[What needs to be done]: Search the data for the string "degrees" and copy each line in which it appears.

────

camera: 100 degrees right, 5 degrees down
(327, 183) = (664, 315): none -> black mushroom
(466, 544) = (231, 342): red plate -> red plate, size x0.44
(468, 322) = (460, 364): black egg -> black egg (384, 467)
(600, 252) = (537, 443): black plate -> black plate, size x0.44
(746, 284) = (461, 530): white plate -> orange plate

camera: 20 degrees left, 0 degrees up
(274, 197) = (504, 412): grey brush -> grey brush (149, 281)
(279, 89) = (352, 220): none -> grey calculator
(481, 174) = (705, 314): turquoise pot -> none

────

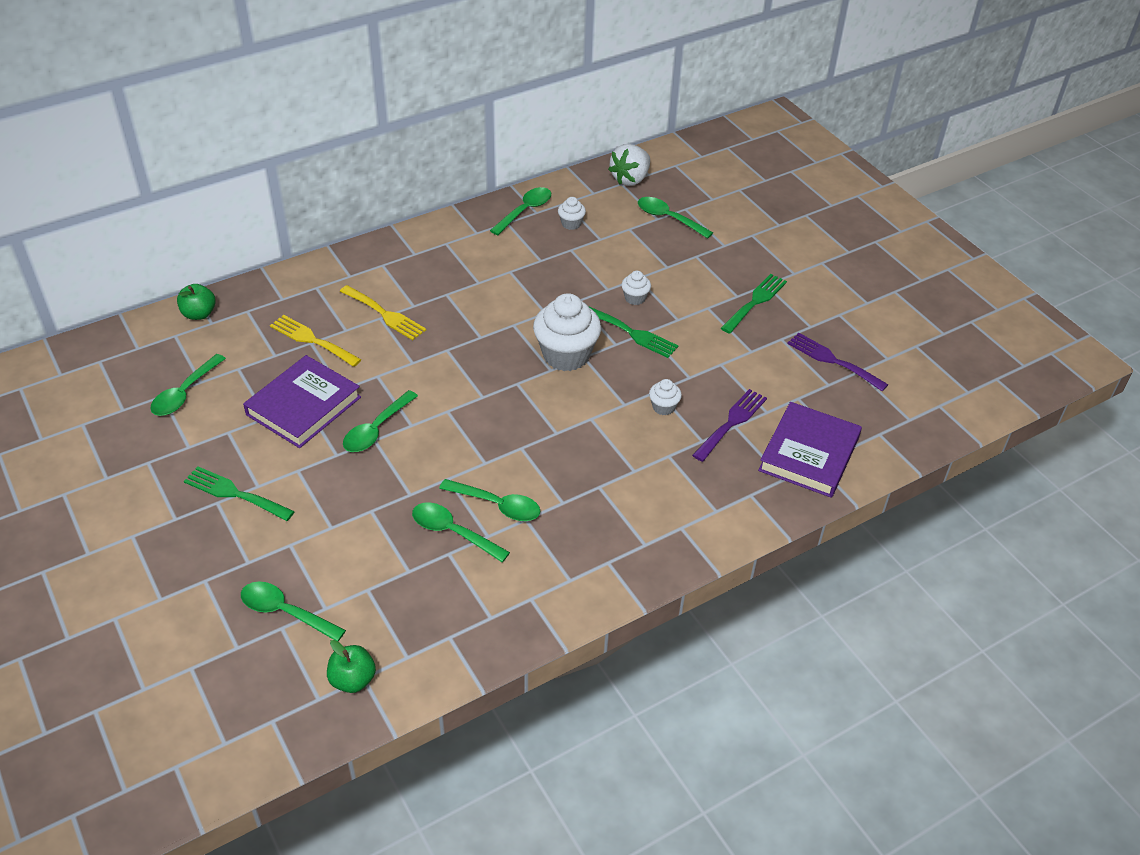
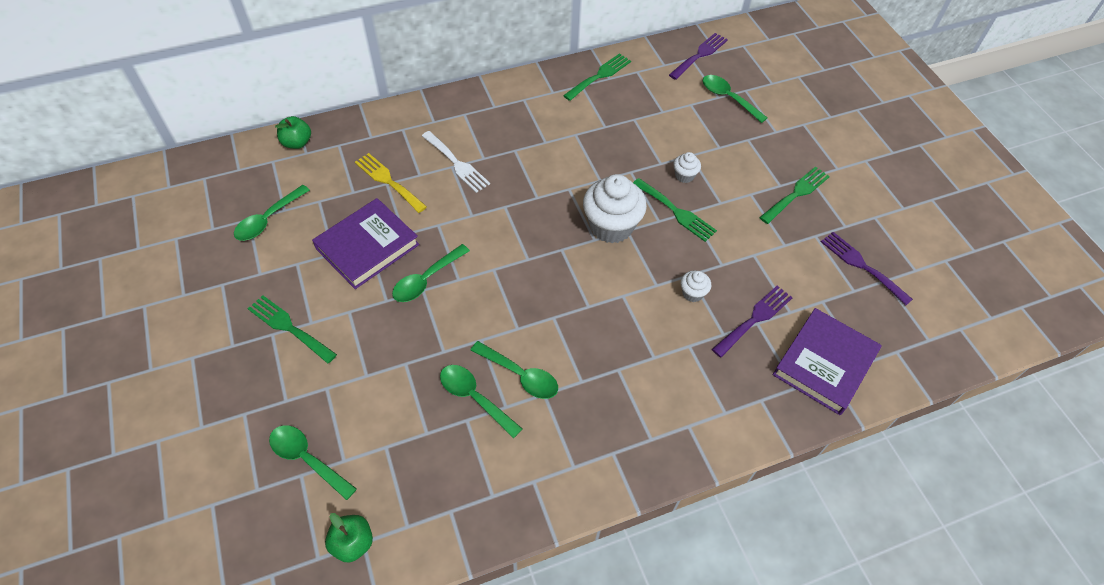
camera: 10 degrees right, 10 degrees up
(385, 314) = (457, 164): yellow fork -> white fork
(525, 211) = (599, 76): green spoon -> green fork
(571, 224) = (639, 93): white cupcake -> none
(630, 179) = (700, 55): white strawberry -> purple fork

────

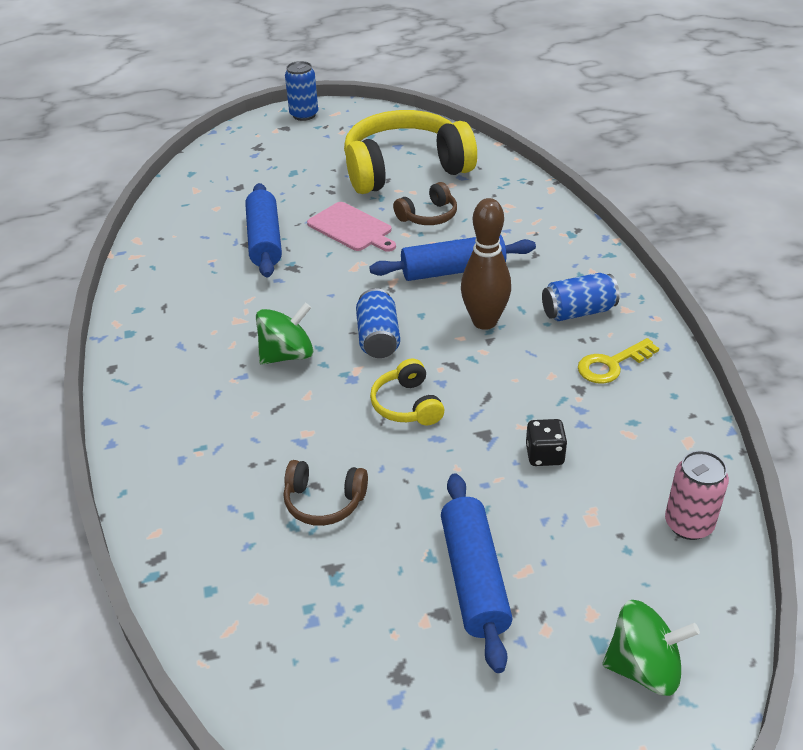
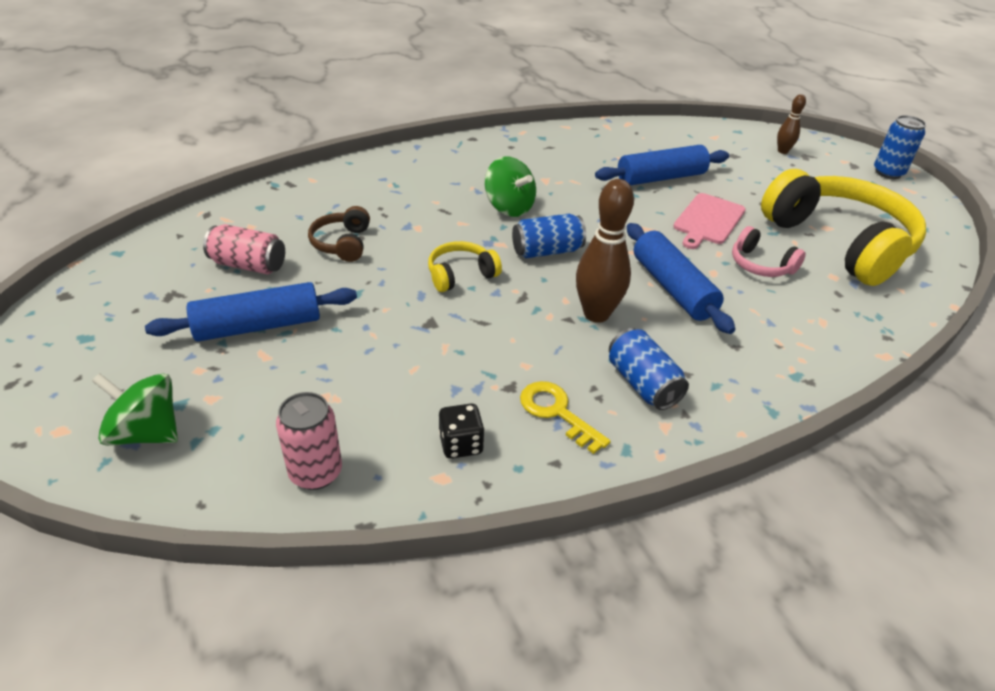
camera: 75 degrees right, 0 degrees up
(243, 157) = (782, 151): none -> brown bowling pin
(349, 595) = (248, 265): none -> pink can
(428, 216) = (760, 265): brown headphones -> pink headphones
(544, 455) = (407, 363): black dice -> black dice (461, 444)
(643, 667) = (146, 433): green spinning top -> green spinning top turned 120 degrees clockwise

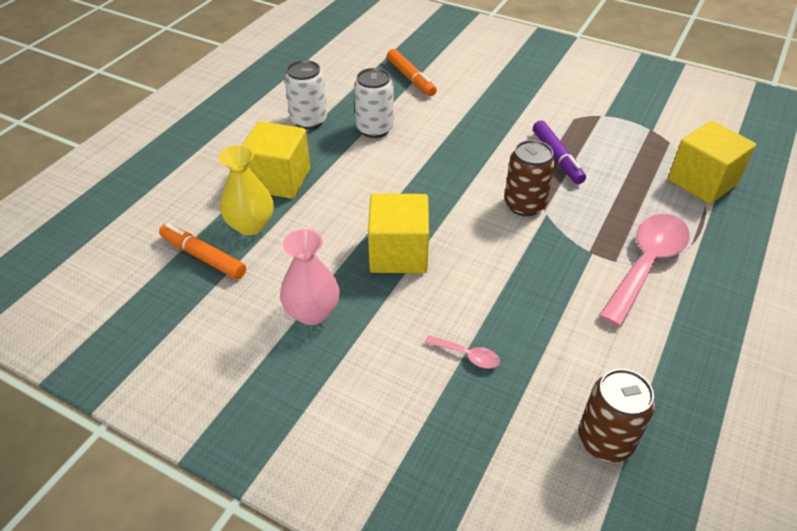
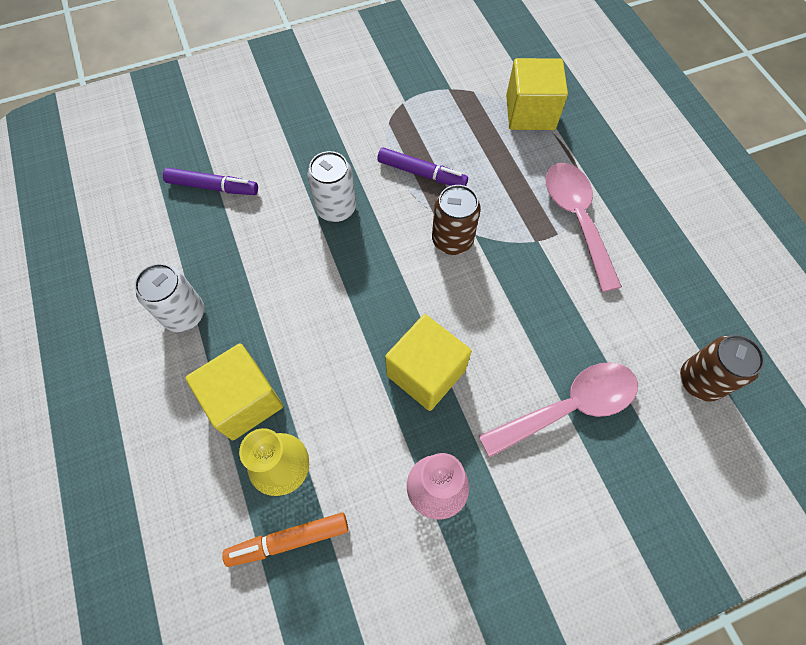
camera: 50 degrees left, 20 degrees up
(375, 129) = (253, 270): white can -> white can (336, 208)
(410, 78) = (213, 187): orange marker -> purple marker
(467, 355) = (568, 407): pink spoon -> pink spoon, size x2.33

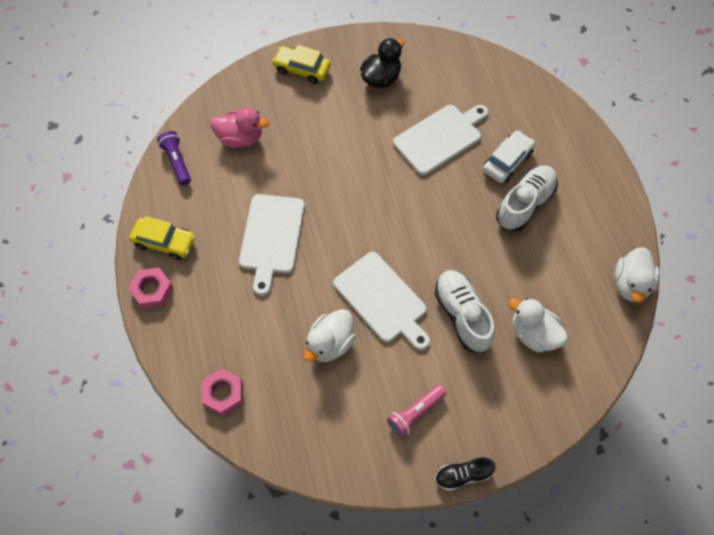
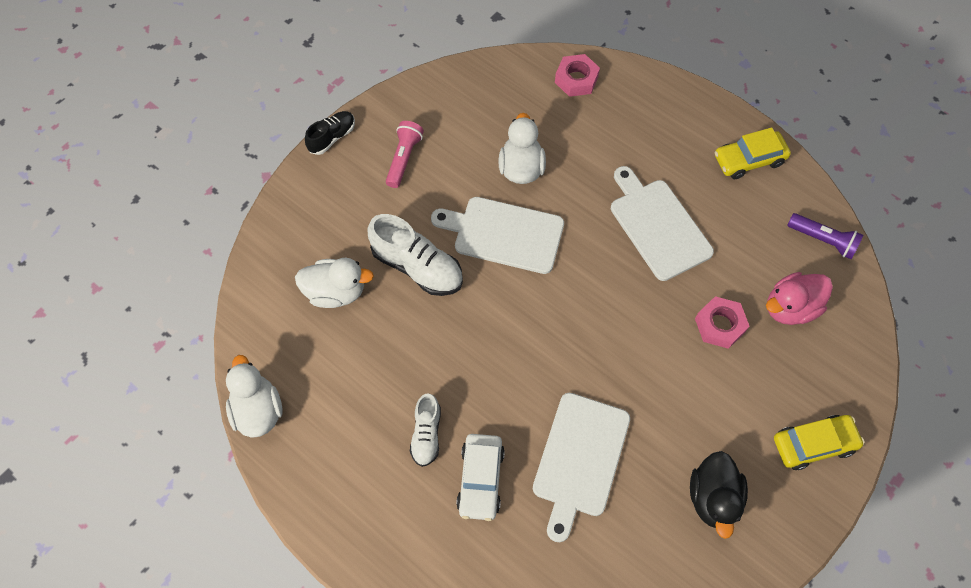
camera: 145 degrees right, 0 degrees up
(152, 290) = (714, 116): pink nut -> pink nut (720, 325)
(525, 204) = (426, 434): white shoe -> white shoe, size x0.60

────

[Output for this task]:
camera: 100 degrees right, 5 degrees down
camera: 20 degrees left, 0 degrees up
camera: 10 degrees right, 10 degrees up
camera: 75 degrees right, 0 degrees up
(643, 667) = (146, 433): green spinning top -> green spinning top turned 120 degrees clockwise
camera: 50 degrees left, 20 degrees up
camera: 145 degrees right, 0 degrees up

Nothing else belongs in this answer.